# Request
From the records that follow, return exactly the lines beginning at the one that contains "(547, 328) = (338, 358): purple" and ending at the one that contains "camera: 10 degrees right, 10 degrees down", pictures left out.

- Opening Delimiter -

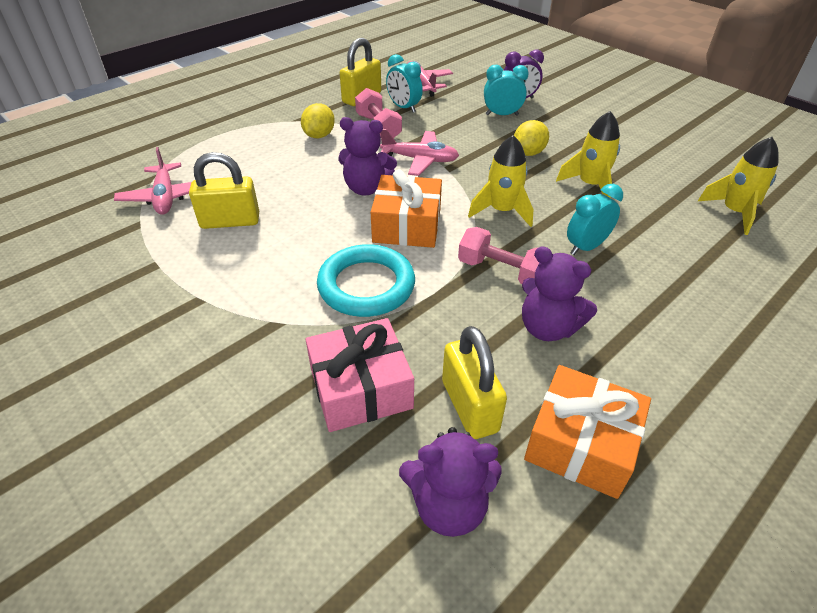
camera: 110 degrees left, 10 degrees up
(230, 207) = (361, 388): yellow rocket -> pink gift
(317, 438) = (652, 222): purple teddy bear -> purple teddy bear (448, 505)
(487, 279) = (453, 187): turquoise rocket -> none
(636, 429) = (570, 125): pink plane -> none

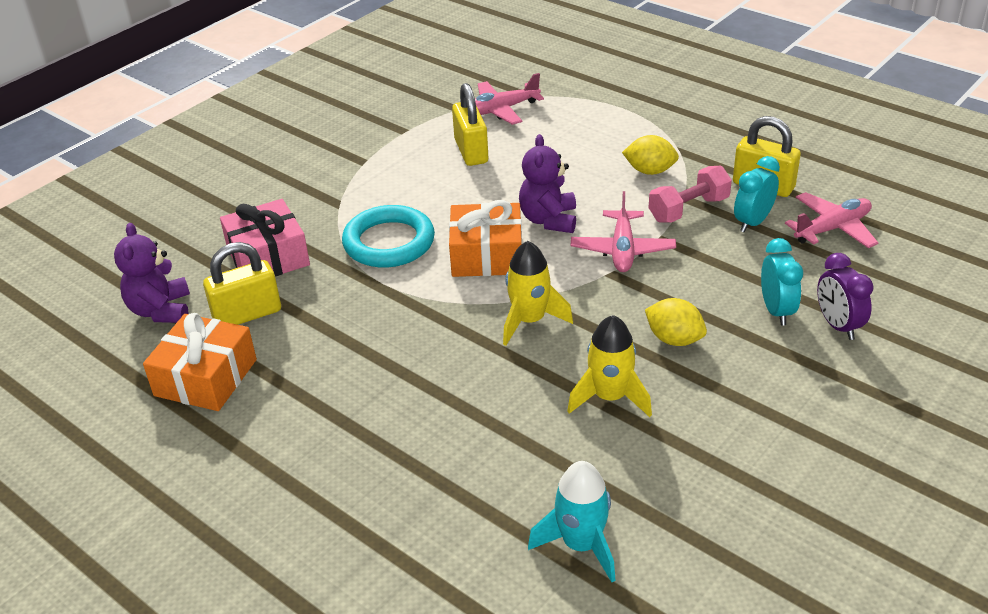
camera: 85 degrees right, 5 degrees down
(501, 271) = (420, 325): pink dumbbell -> none
(547, 328) = (338, 358): purple teddy bear -> none
(586, 247) = (472, 389): turquoise clock -> none
(734, 212) = (581, 544): yellow rocket -> turquoise rocket

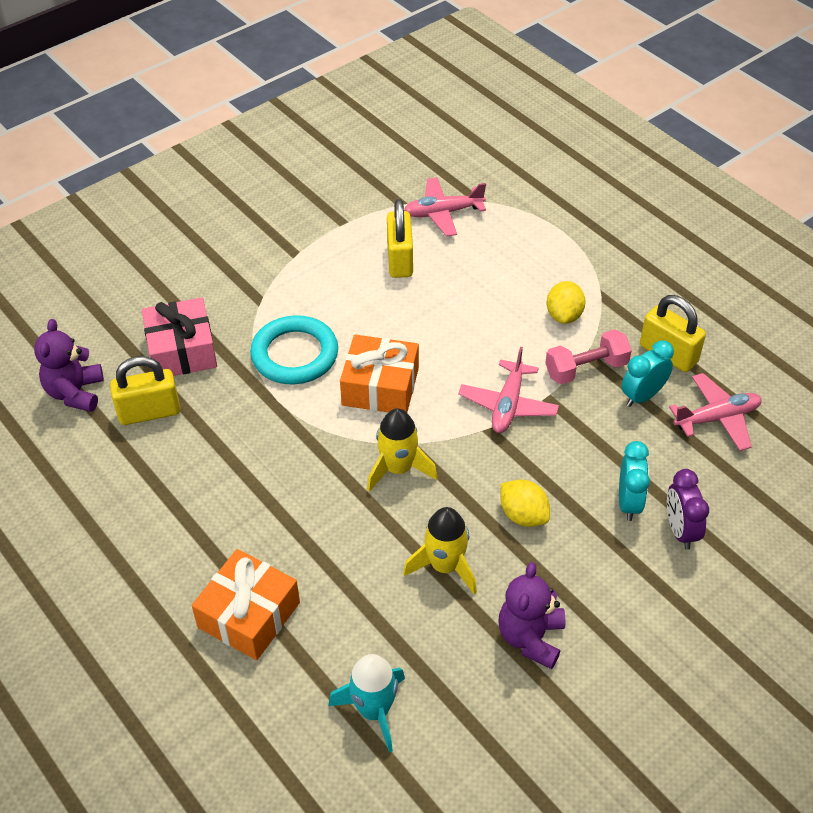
camera: 10 degrees right, 10 degrees up
(206, 377) = (99, 474): orange gift -> orange gift (249, 615)
(549, 220) = (449, 356): purple teddy bear -> purple teddy bear (530, 638)
(650, 171) = (564, 315): yellow lemon -> yellow lemon turned 75 degrees clockwise

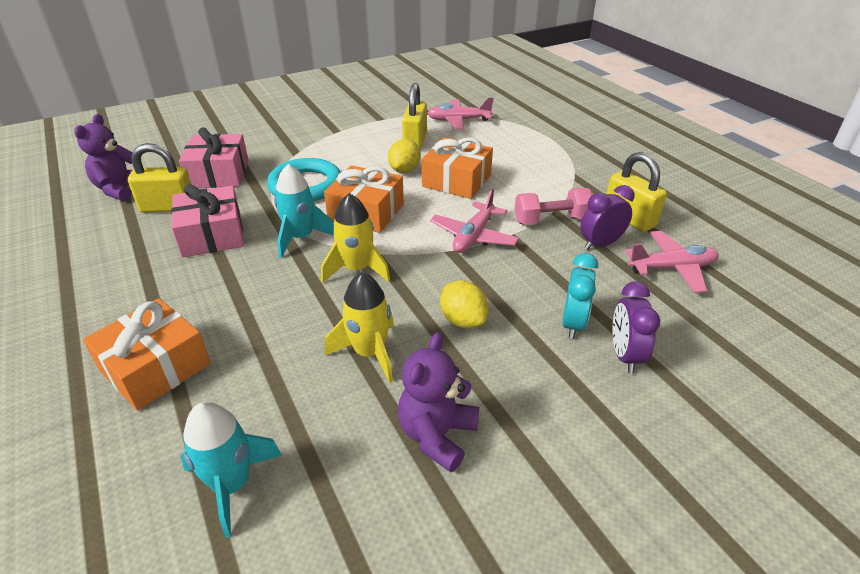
camera: 10 degrees right, 10 degrees down
(221, 445) = (212, 235): none -> pink gift
(321, 435) = (300, 238): none -> turquoise rocket
(468, 322) = (456, 181): none -> orange gift
(564, 315) = (539, 185): yellow lemon -> yellow lemon (405, 170)
(642, 396) = (600, 244): turquoise clock -> purple clock

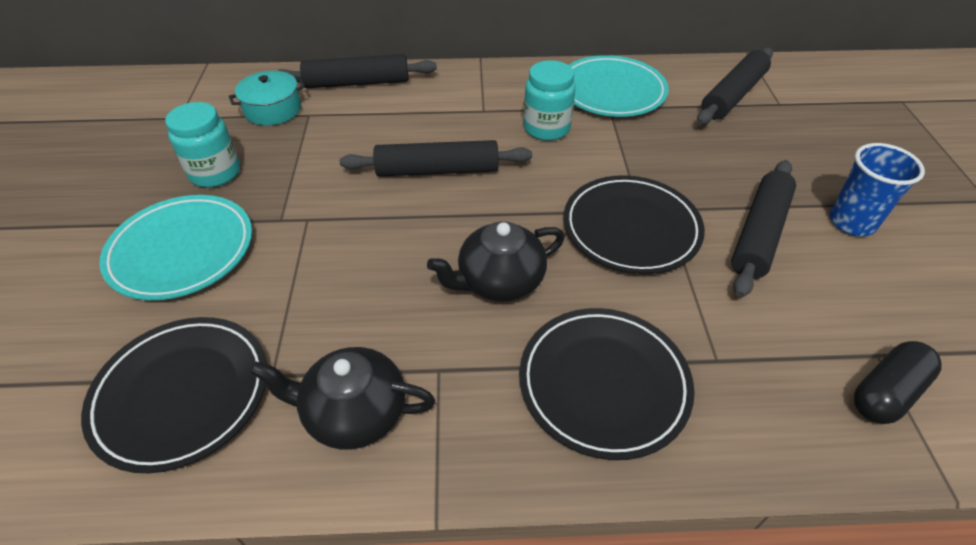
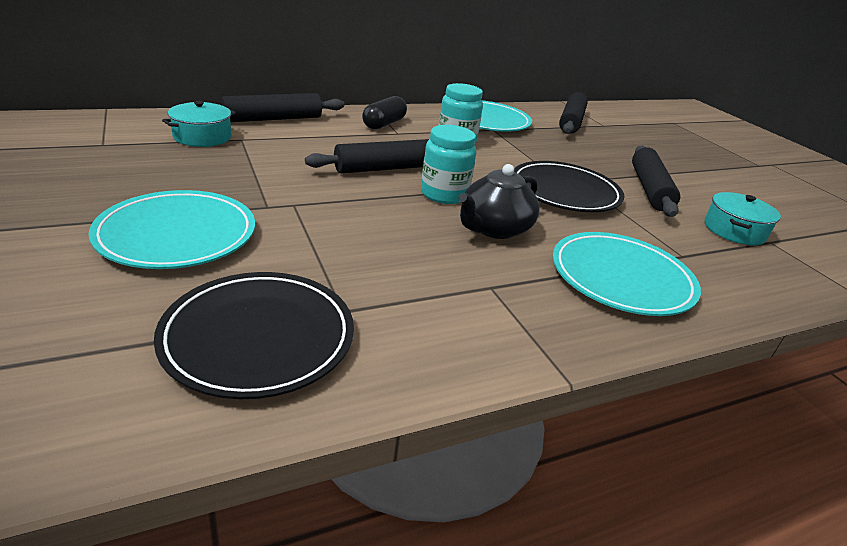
camera: 25 degrees left, 15 degrees down
(215, 173) = (173, 180): turquoise jar -> turquoise jar (444, 194)
(354, 413) = (442, 324): black teapot -> none
(603, 383) = (621, 278): black plate -> turquoise plate
(833, 326) = (734, 230): none -> turquoise pot
(851, 222) = (698, 180): blue cup -> none
(886, 392) = (792, 259): black capsule -> black capsule (384, 124)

- Closing Delimiter -

# Written answer
(547, 328) = (338, 358): purple teddy bear -> none
(586, 247) = (472, 389): turquoise clock -> none
(734, 212) = (581, 544): yellow rocket -> turquoise rocket

camera: 10 degrees right, 10 degrees up
(206, 377) = (99, 474): orange gift -> orange gift (249, 615)
(549, 220) = (449, 356): purple teddy bear -> purple teddy bear (530, 638)
(650, 171) = (564, 315): yellow lemon -> yellow lemon turned 75 degrees clockwise

camera: 10 degrees right, 10 degrees down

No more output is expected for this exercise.